Your objective -
Retrieve every line of the data holding the word "moved".

Collected data:
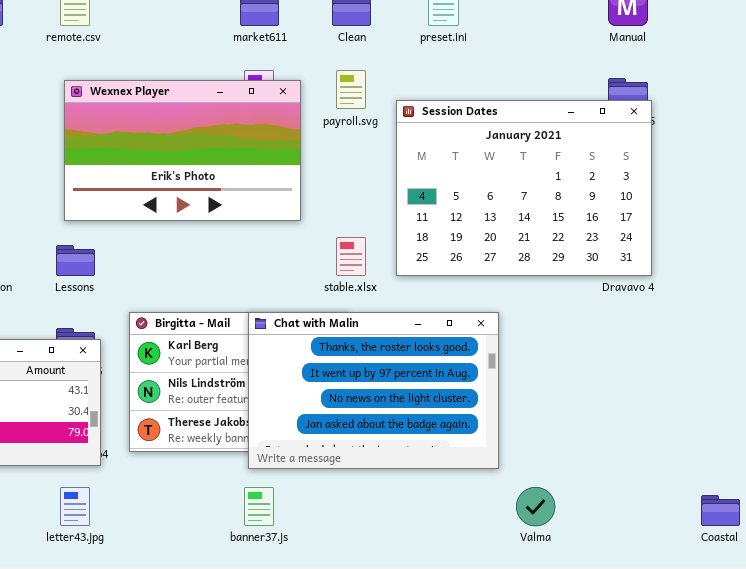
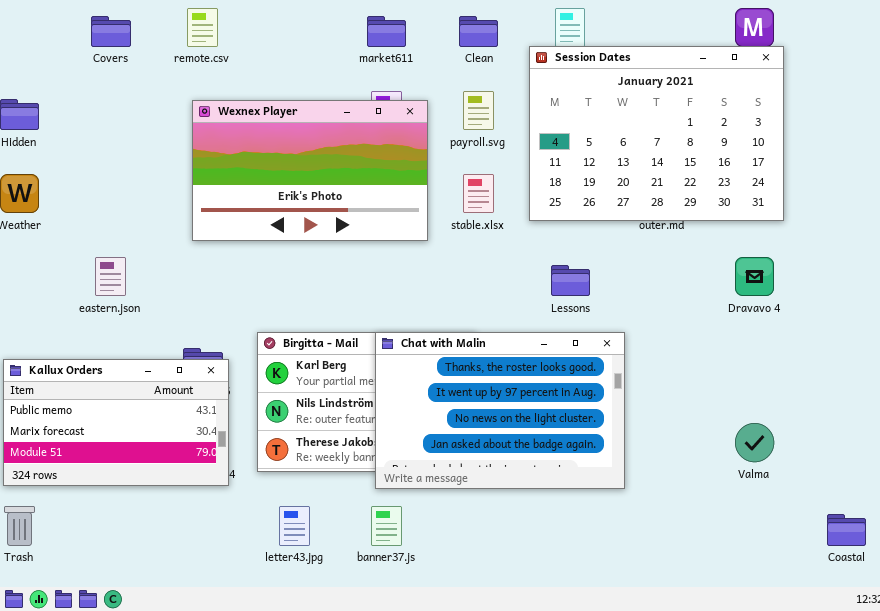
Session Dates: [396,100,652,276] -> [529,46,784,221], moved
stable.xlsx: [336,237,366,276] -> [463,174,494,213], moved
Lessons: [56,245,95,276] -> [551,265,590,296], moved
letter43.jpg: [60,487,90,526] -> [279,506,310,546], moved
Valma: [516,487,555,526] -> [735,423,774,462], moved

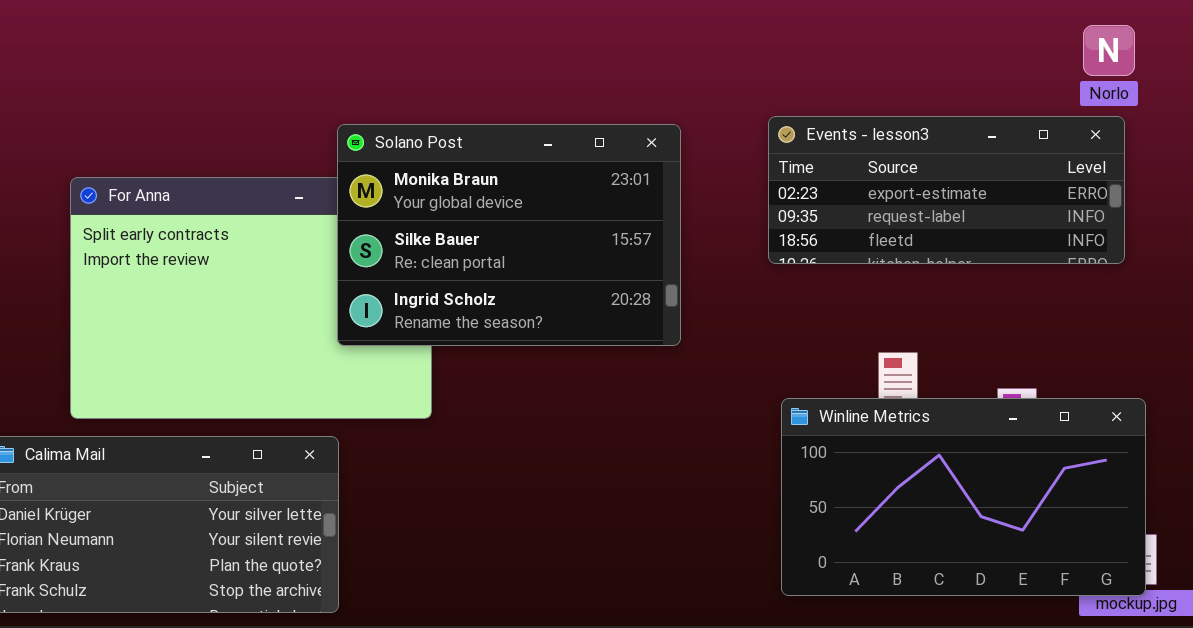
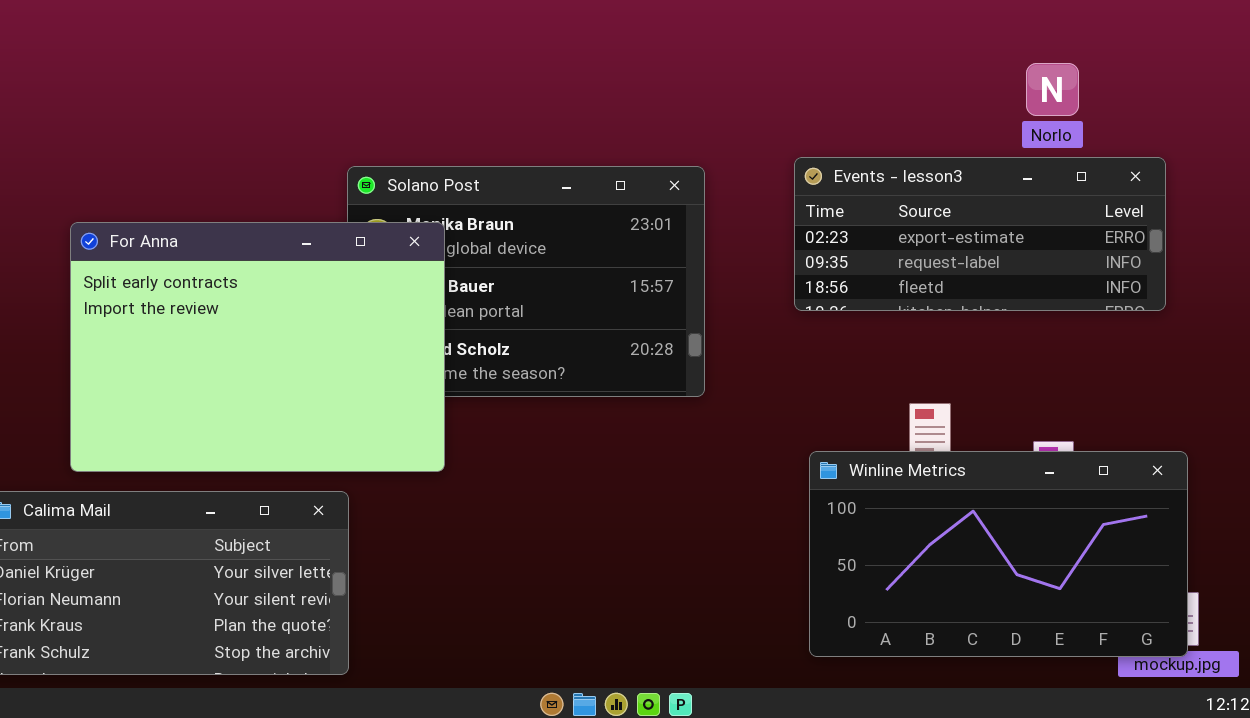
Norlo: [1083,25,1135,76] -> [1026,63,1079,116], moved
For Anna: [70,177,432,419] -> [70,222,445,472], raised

Solution to this exercise -
Session Dates: [396,100,652,276] -> [529,46,784,221], moved
stable.xlsx: [336,237,366,276] -> [463,174,494,213], moved
Lessons: [56,245,95,276] -> [551,265,590,296], moved
letter43.jpg: [60,487,90,526] -> [279,506,310,546], moved
Valma: [516,487,555,526] -> [735,423,774,462], moved
Norlo: [1083,25,1135,76] -> [1026,63,1079,116], moved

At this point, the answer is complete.